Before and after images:
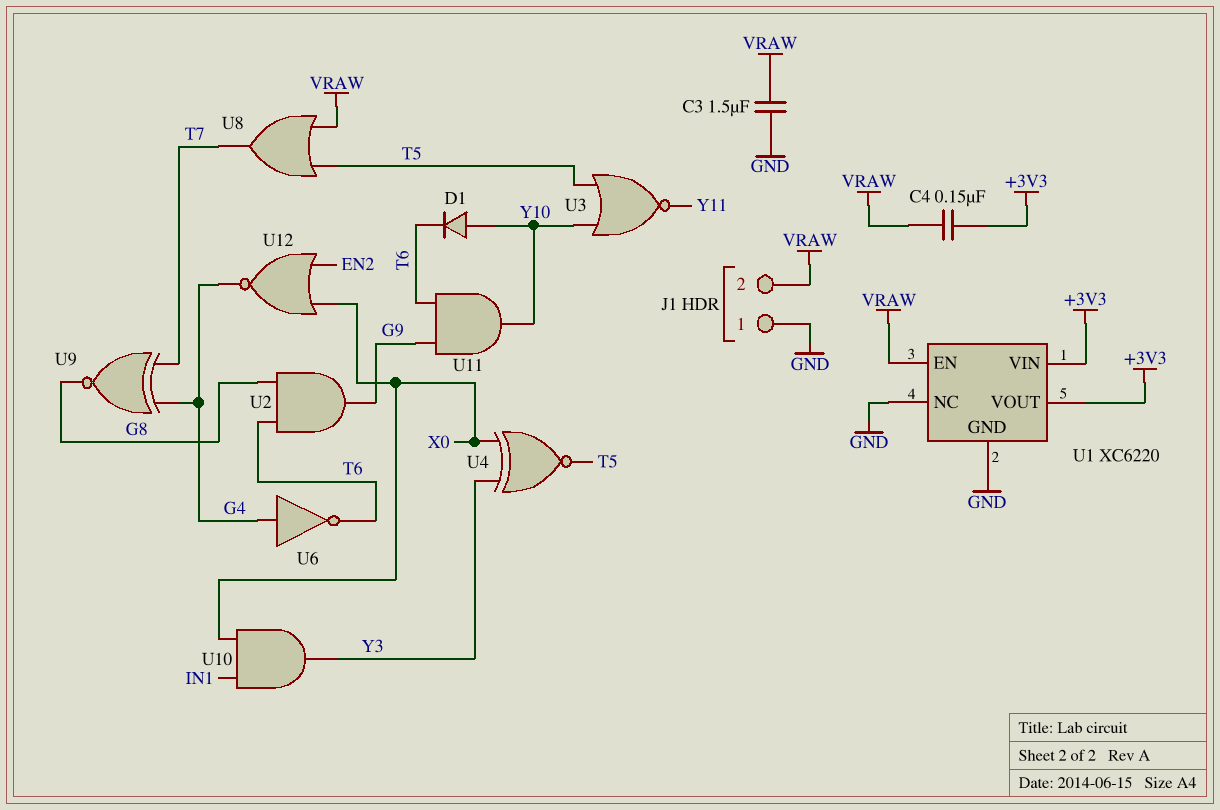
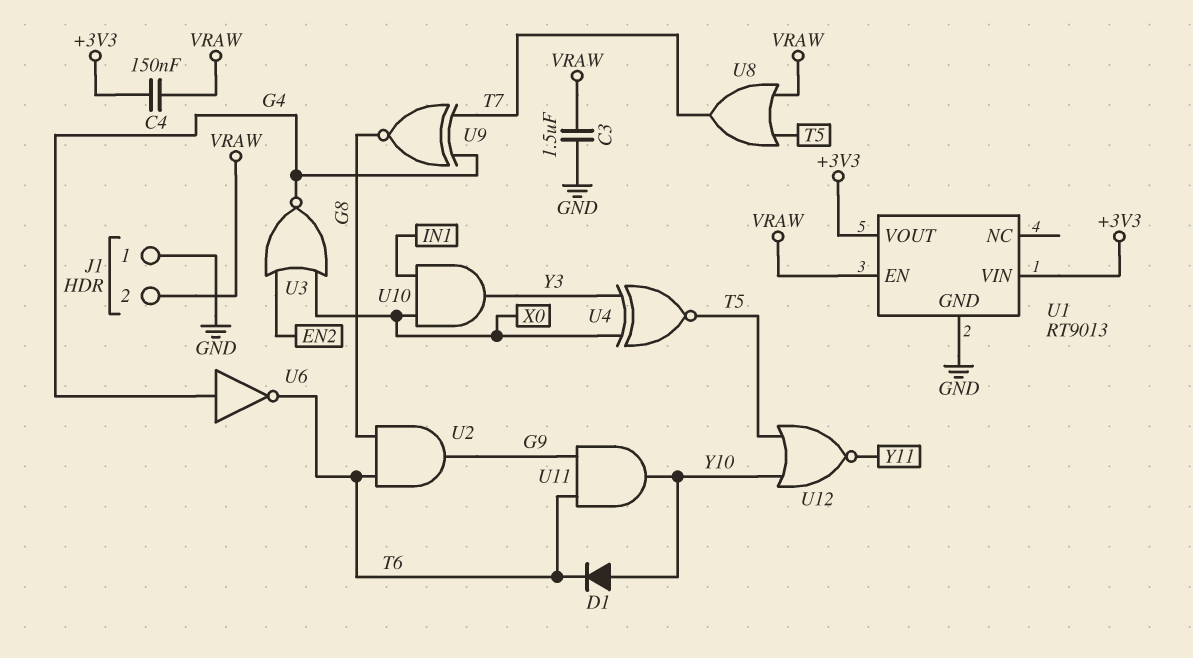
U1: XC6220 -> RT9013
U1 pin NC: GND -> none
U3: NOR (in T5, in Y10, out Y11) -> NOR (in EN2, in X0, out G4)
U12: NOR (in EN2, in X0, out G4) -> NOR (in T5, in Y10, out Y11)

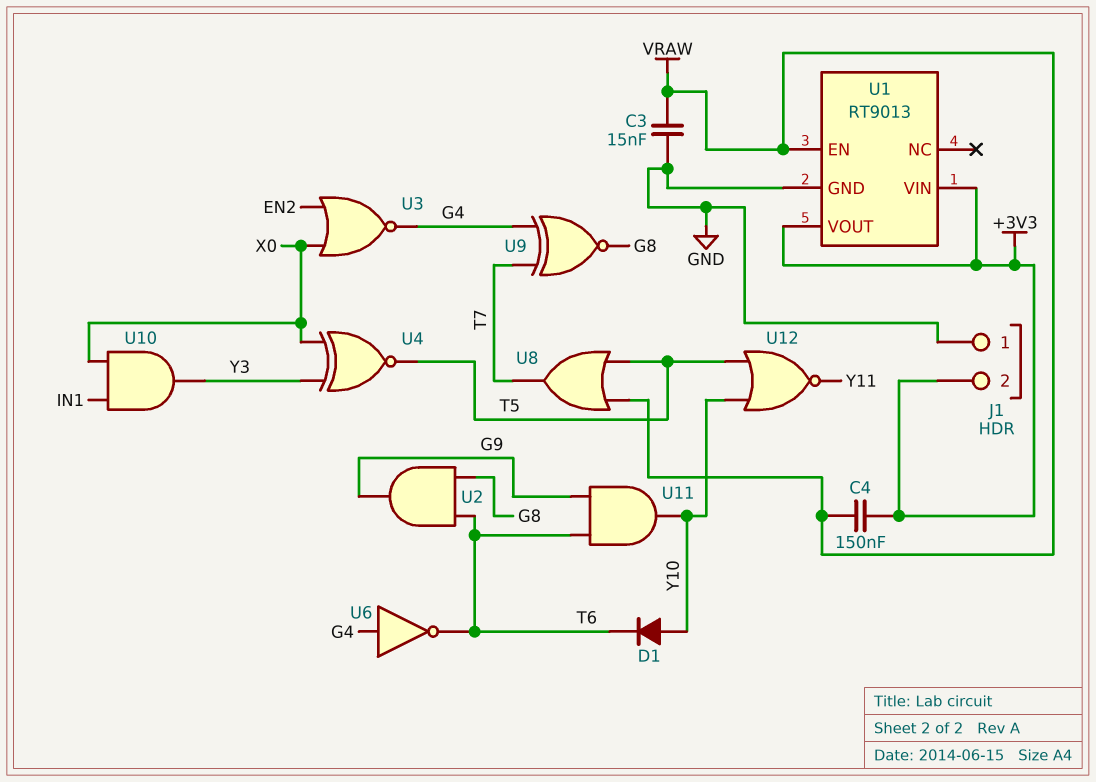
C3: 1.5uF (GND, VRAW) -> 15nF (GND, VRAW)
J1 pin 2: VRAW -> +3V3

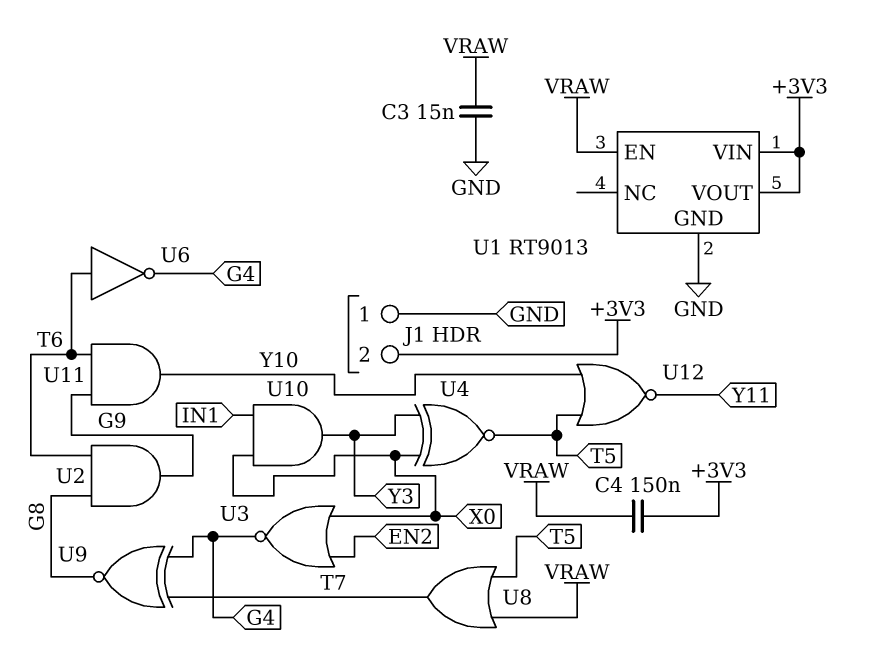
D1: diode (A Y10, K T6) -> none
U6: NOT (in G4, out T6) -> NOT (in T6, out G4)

> **Exercise prompt**
No picture is to appear in the copy; every entry above is otherwise to be printed verbatim.

> **Expected answer**
U1: XC6220 -> RT9013
U1 pin NC: GND -> none
U3: NOR (in T5, in Y10, out Y11) -> NOR (in EN2, in X0, out G4)
U12: NOR (in EN2, in X0, out G4) -> NOR (in T5, in Y10, out Y11)

C3: 1.5uF (GND, VRAW) -> 15nF (GND, VRAW)
J1 pin 2: VRAW -> +3V3

D1: diode (A Y10, K T6) -> none
U6: NOT (in G4, out T6) -> NOT (in T6, out G4)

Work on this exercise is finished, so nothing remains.